--- Work item ---
Return the complete listing exactly as it reads, with each picture removed.

--- Input data ---

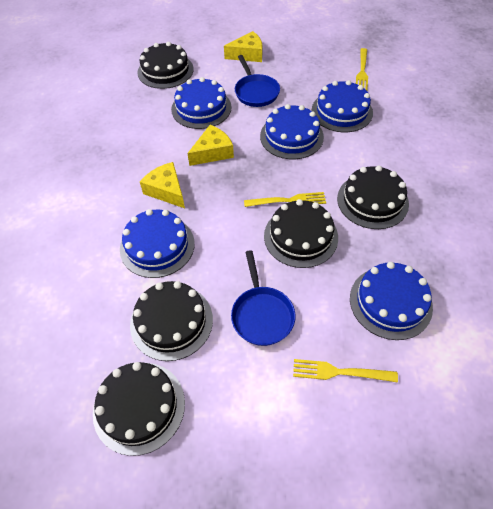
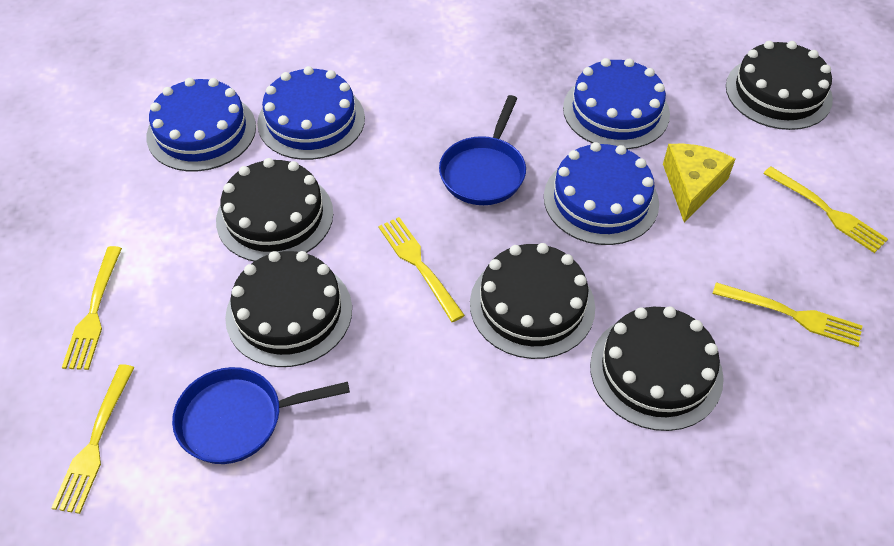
blue cake: 5 -> 4
yellow cheese: 3 -> 1
yellow fork: 3 -> 5

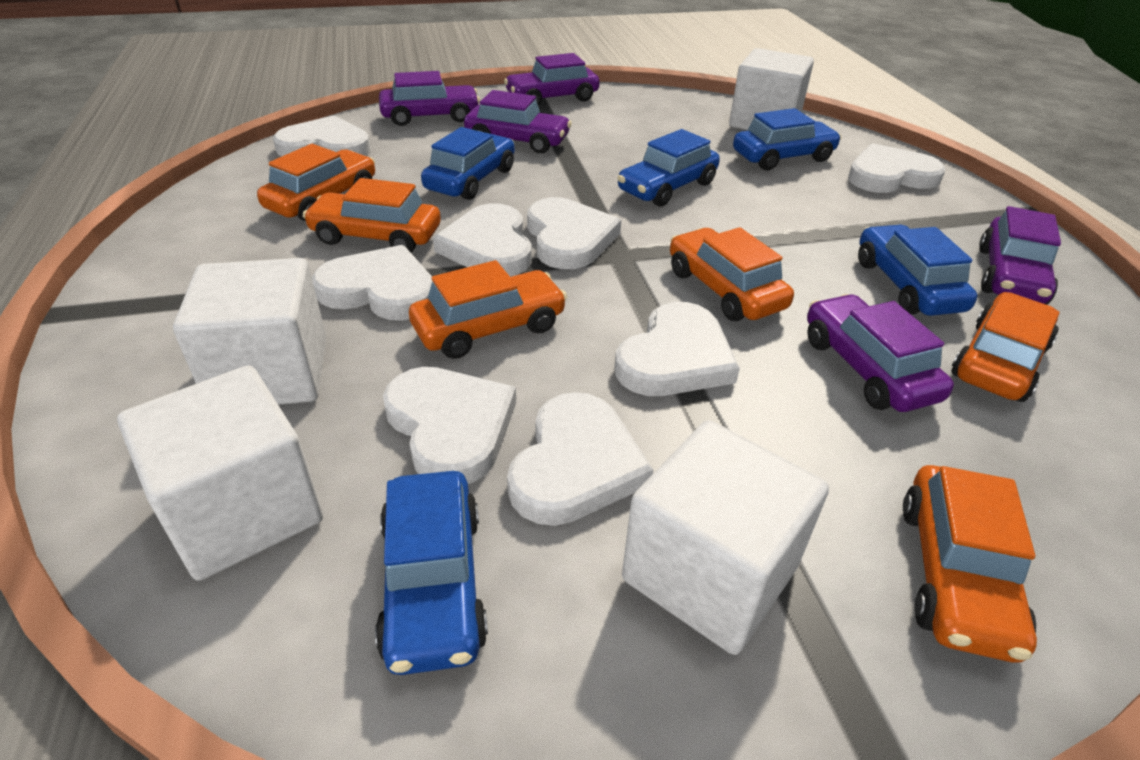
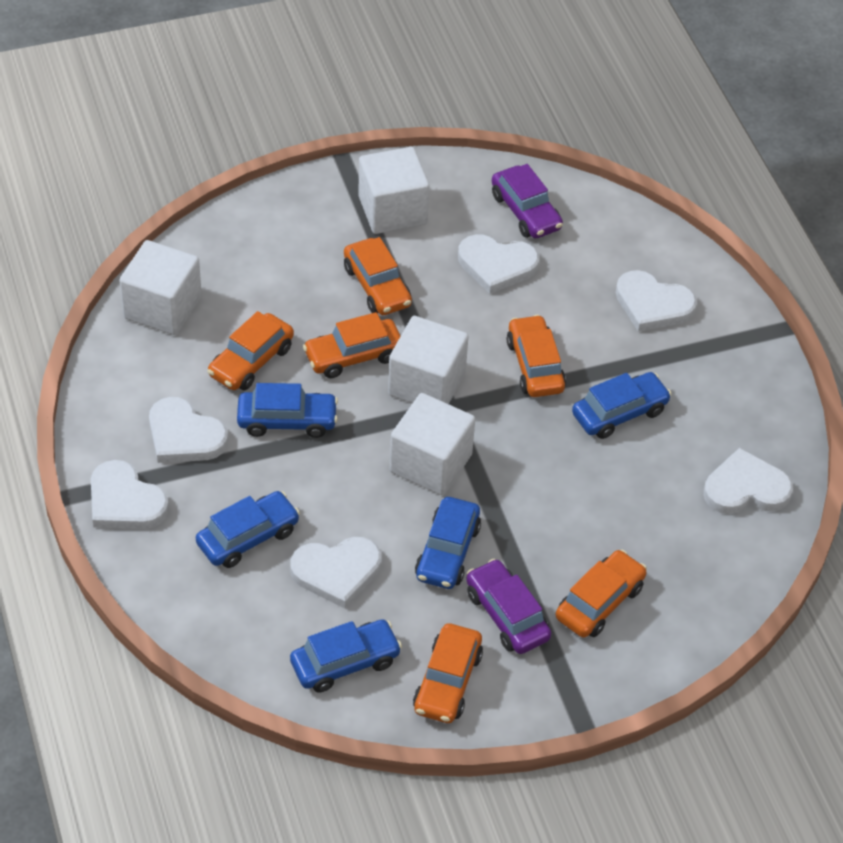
purple car: 5 -> 2
white heart: 8 -> 6

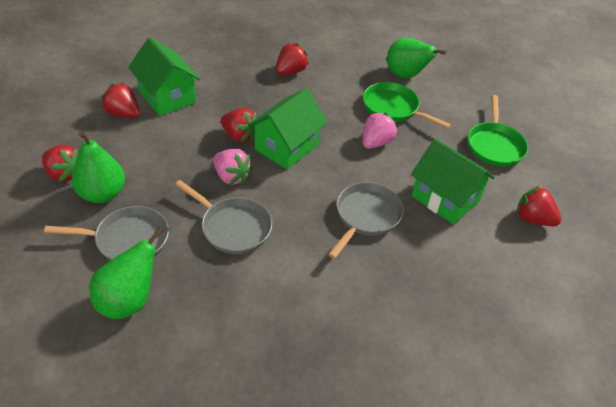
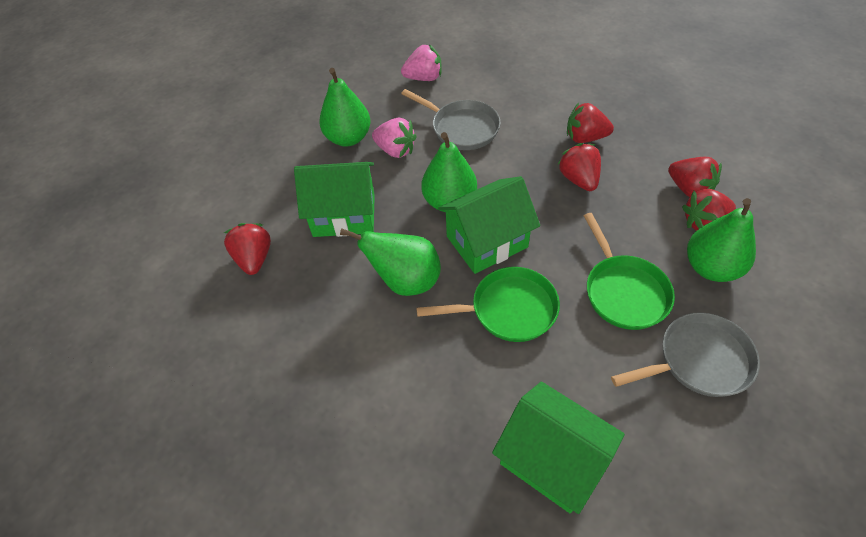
green pear: 3 -> 4
grey pan: 3 -> 2

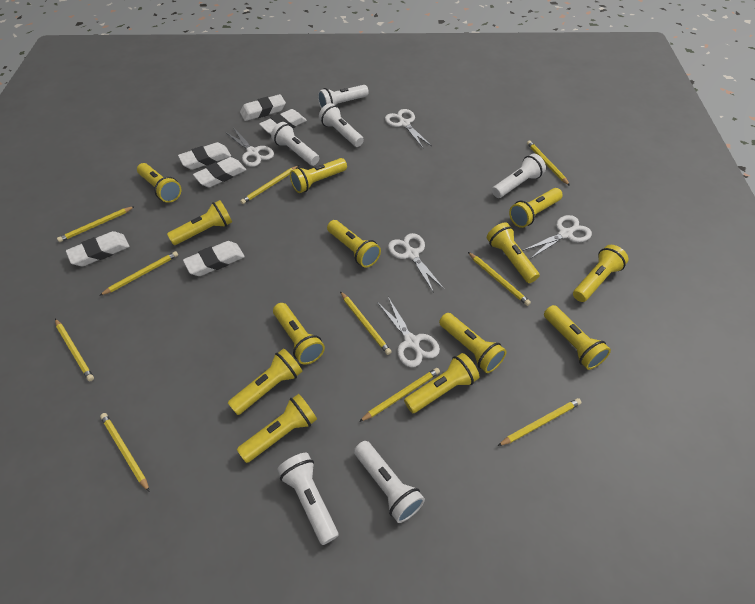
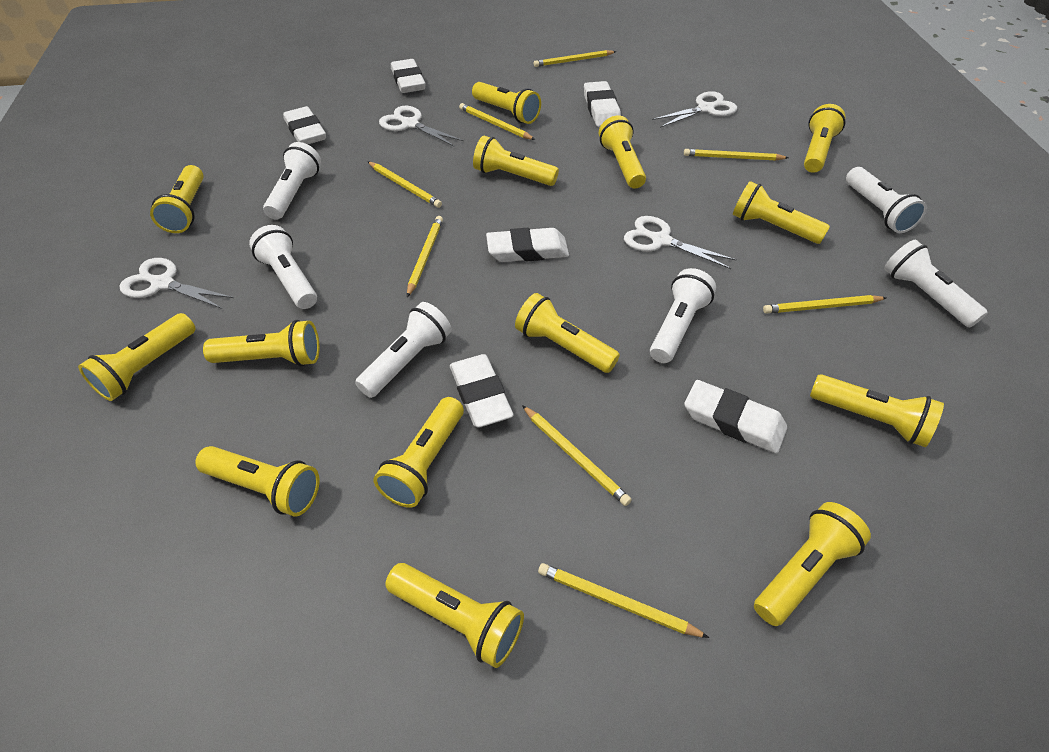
white scissors: 5 -> 4
yellow flashlight: 13 -> 14
yellow pencil: 10 -> 8

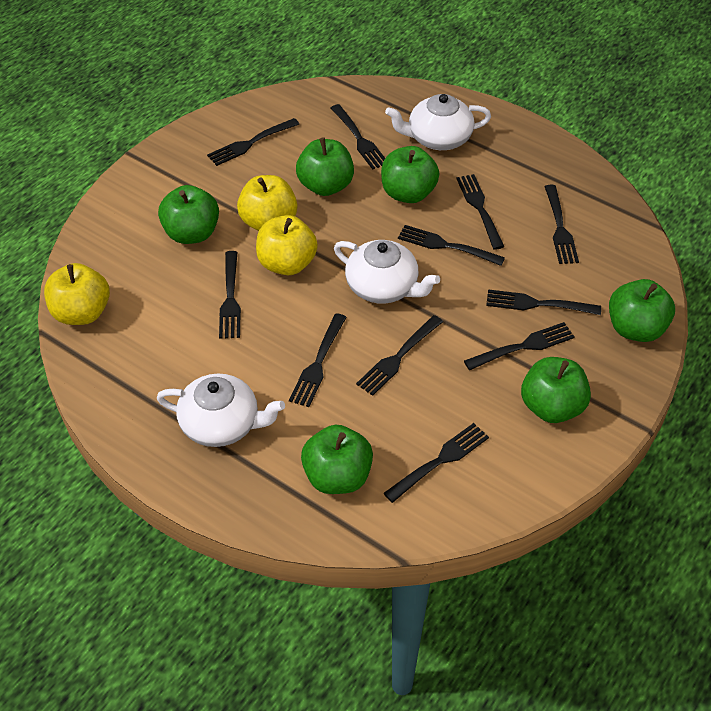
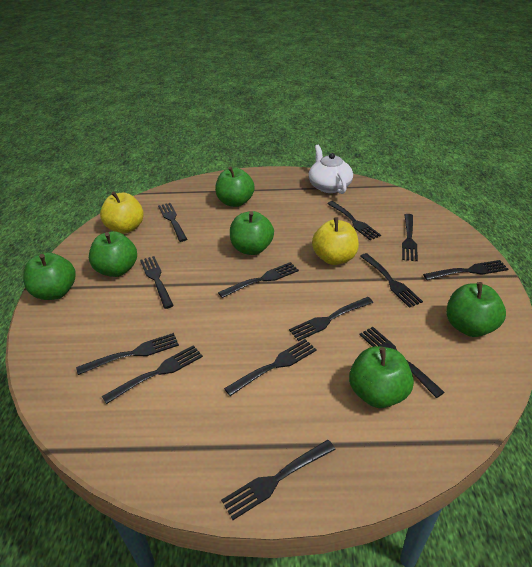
black fork: 11 -> 13
white teapot: 3 -> 1
yellow apple: 3 -> 2

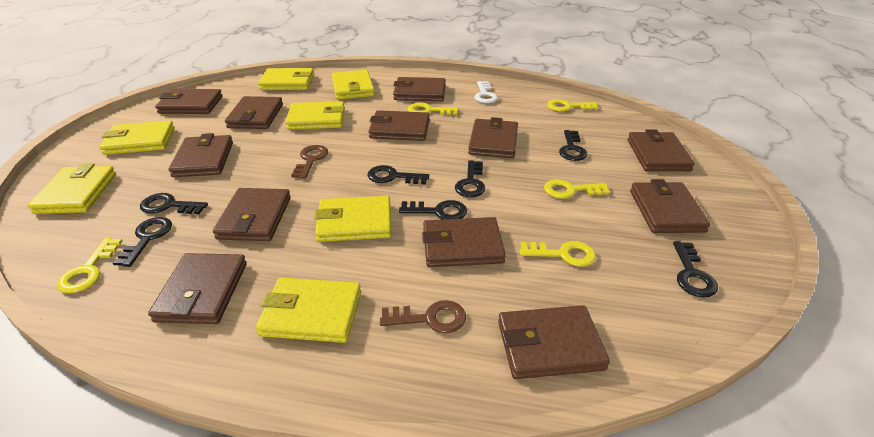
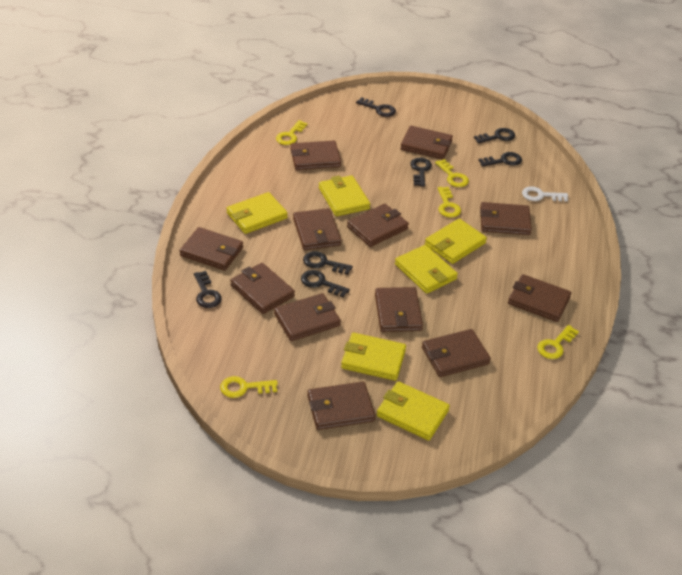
brown key: 2 -> 0
yellow wallet: 7 -> 6

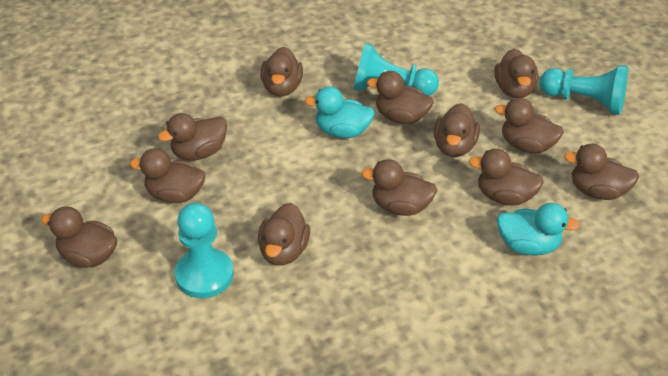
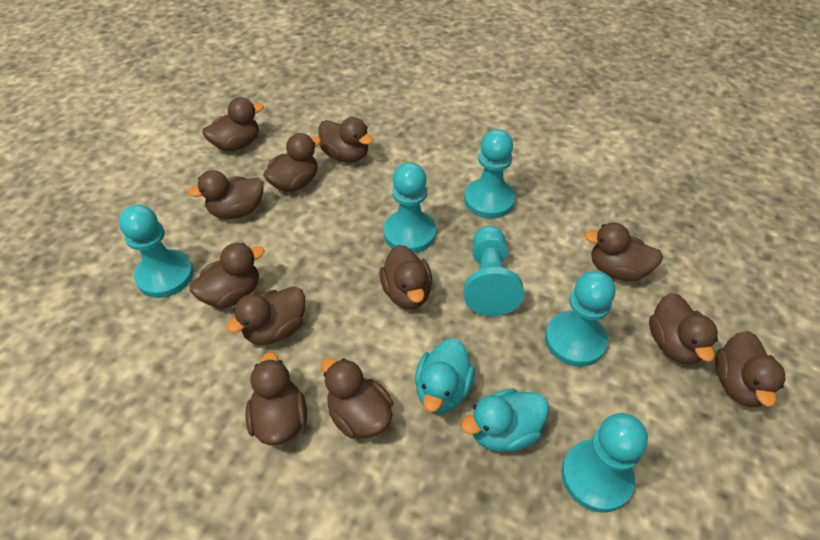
turquoise pawn: 3 -> 6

--- Result of this exercise ---
blue cake: 5 -> 4
yellow cheese: 3 -> 1
yellow fork: 3 -> 5

purple car: 5 -> 2
white heart: 8 -> 6

green pear: 3 -> 4
grey pan: 3 -> 2

white scissors: 5 -> 4
yellow flashlight: 13 -> 14
yellow pencil: 10 -> 8

black fork: 11 -> 13
white teapot: 3 -> 1
yellow apple: 3 -> 2

brown key: 2 -> 0
yellow wallet: 7 -> 6

turquoise pawn: 3 -> 6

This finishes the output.